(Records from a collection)
========================================================================
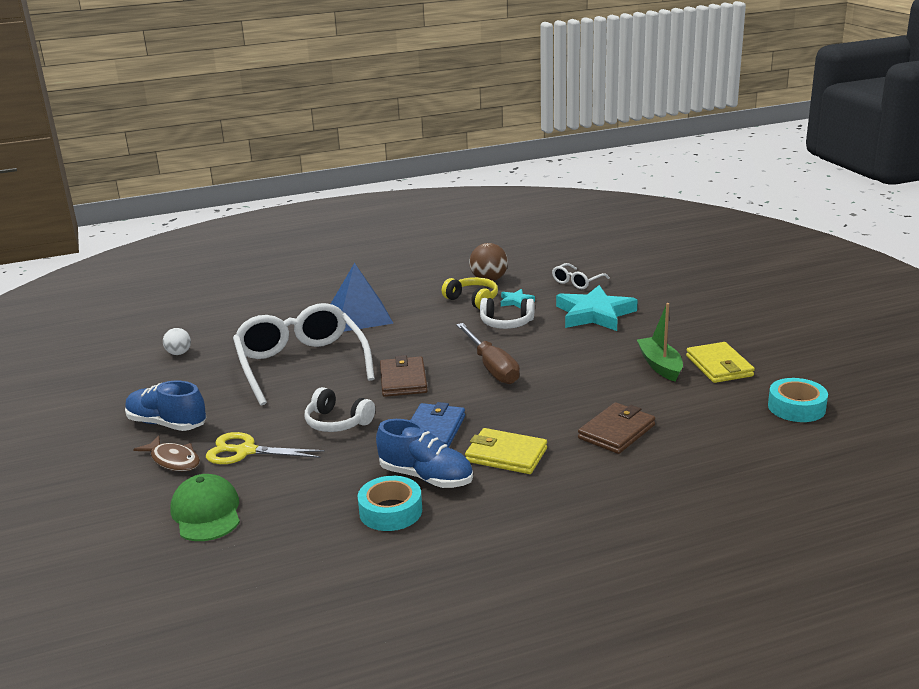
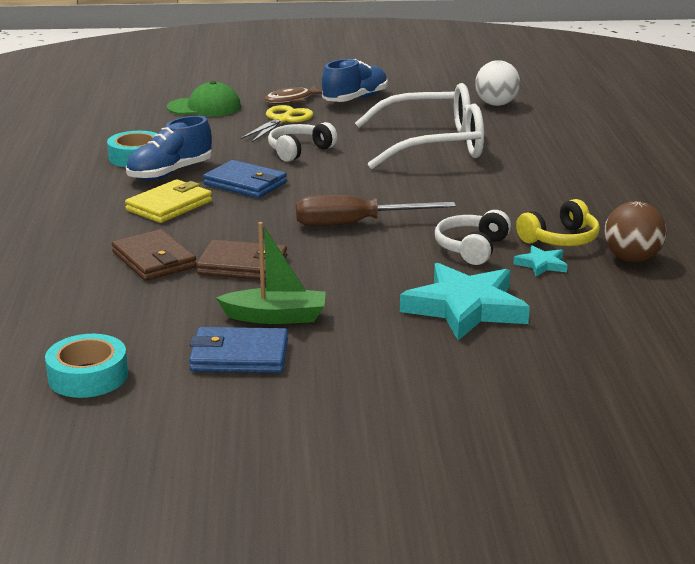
camera: 105 degrees right, 0 degrees up
(179, 353) = (496, 104): white ball -> white ball, size x1.60
(359, 316) = (543, 177): blue pyramid -> none
(403, 380) = (361, 182): brown wallet -> brown wallet (243, 265)
(577, 282) = (595, 318): white glasses -> none
(719, 366) = (239, 356): yellow wallet -> blue wallet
========================================================================
Problem statement: A word-for-word copy of the entries above is needed, with every picture dropped.

Exercise answer:
camera: 105 degrees right, 0 degrees up
(179, 353) = (496, 104): white ball -> white ball, size x1.60
(359, 316) = (543, 177): blue pyramid -> none
(403, 380) = (361, 182): brown wallet -> brown wallet (243, 265)
(577, 282) = (595, 318): white glasses -> none
(719, 366) = (239, 356): yellow wallet -> blue wallet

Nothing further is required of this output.